| To do |
Starting at the top of the records below, write out each line exactly as it stands, stopping after the line with "(443, 280) = (460, 216): none -> grey marker"; exclude the pictures.

Stored dataset items:
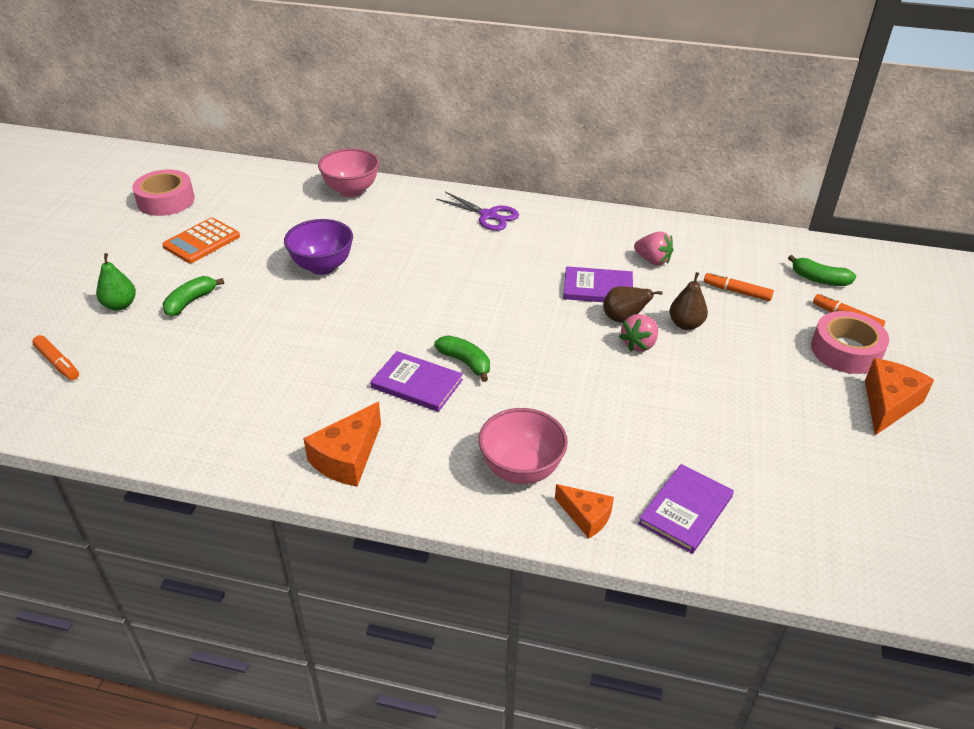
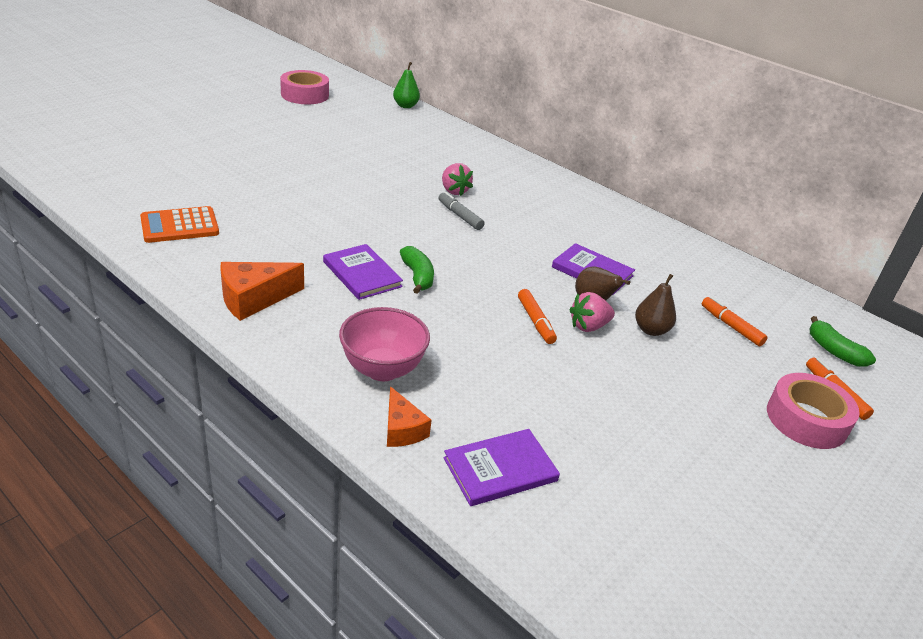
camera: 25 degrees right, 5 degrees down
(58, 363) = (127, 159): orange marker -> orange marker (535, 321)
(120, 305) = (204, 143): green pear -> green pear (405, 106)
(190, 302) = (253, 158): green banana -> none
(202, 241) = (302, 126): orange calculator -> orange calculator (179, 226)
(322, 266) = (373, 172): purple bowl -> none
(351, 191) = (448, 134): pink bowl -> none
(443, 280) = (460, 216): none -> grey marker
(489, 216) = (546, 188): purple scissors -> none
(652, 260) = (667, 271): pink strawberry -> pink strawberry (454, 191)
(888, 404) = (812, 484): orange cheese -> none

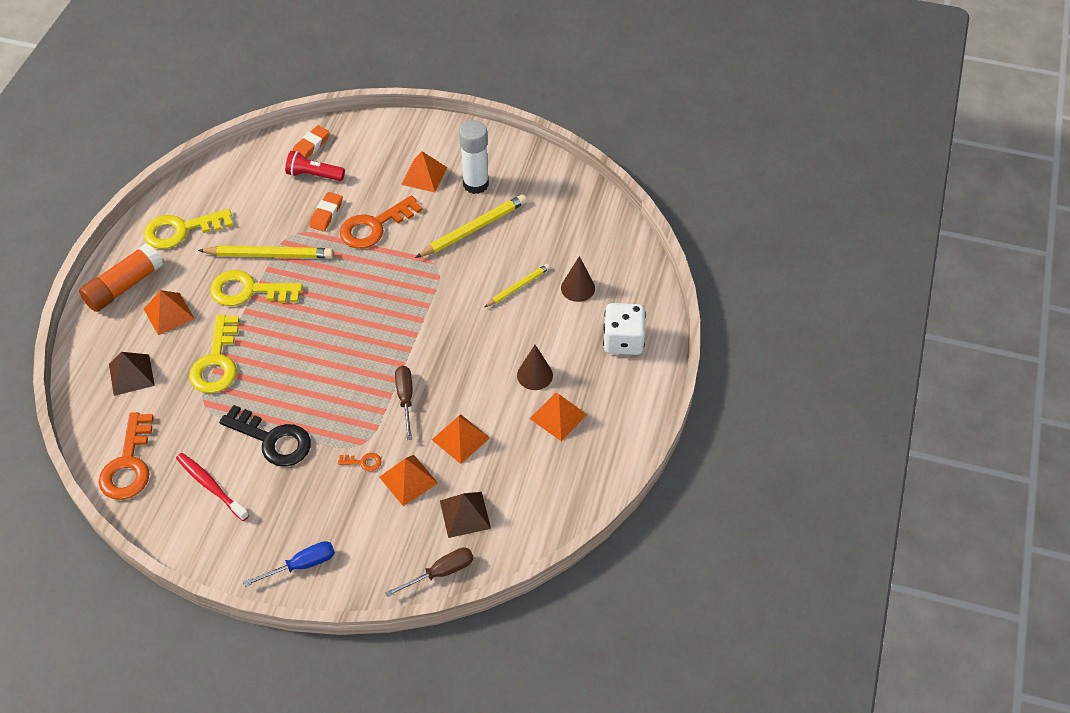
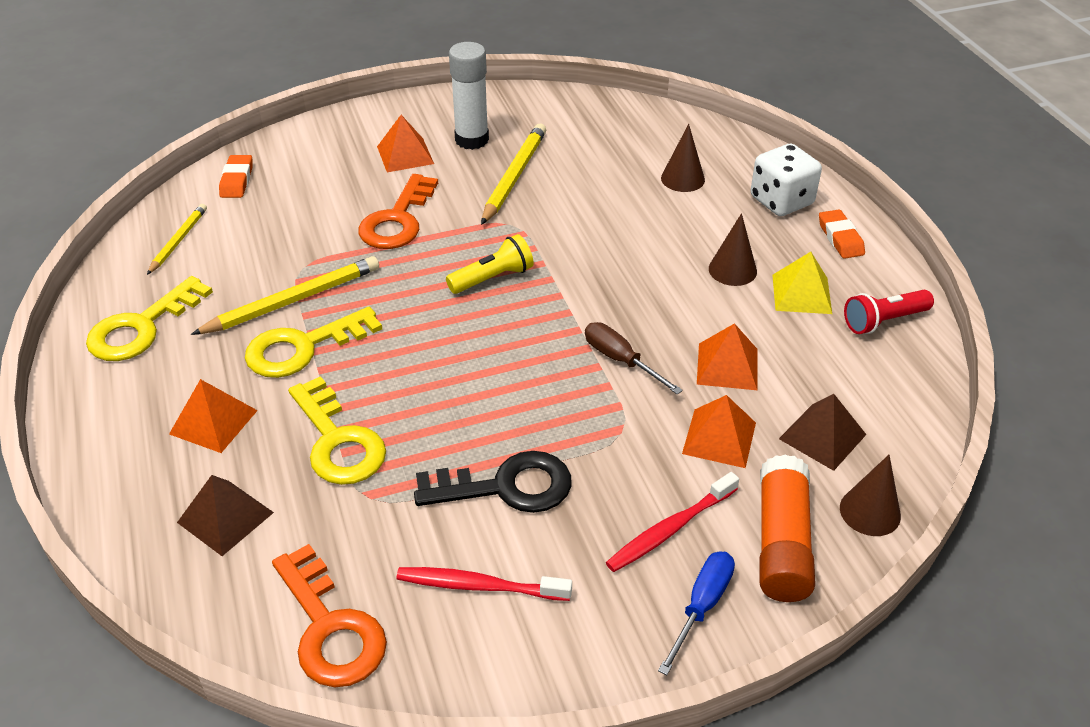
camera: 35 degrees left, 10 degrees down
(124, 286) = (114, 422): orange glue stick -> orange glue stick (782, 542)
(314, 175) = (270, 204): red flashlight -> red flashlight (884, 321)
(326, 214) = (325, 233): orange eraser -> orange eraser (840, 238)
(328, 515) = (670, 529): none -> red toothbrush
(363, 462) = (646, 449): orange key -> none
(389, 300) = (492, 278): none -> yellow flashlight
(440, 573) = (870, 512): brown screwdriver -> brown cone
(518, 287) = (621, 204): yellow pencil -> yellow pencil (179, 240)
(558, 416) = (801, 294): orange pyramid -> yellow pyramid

| Solution for this exercise |
camera: 25 degrees right, 5 degrees down
(58, 363) = (127, 159): orange marker -> orange marker (535, 321)
(120, 305) = (204, 143): green pear -> green pear (405, 106)
(190, 302) = (253, 158): green banana -> none
(202, 241) = (302, 126): orange calculator -> orange calculator (179, 226)
(322, 266) = (373, 172): purple bowl -> none
(351, 191) = (448, 134): pink bowl -> none
(443, 280) = (460, 216): none -> grey marker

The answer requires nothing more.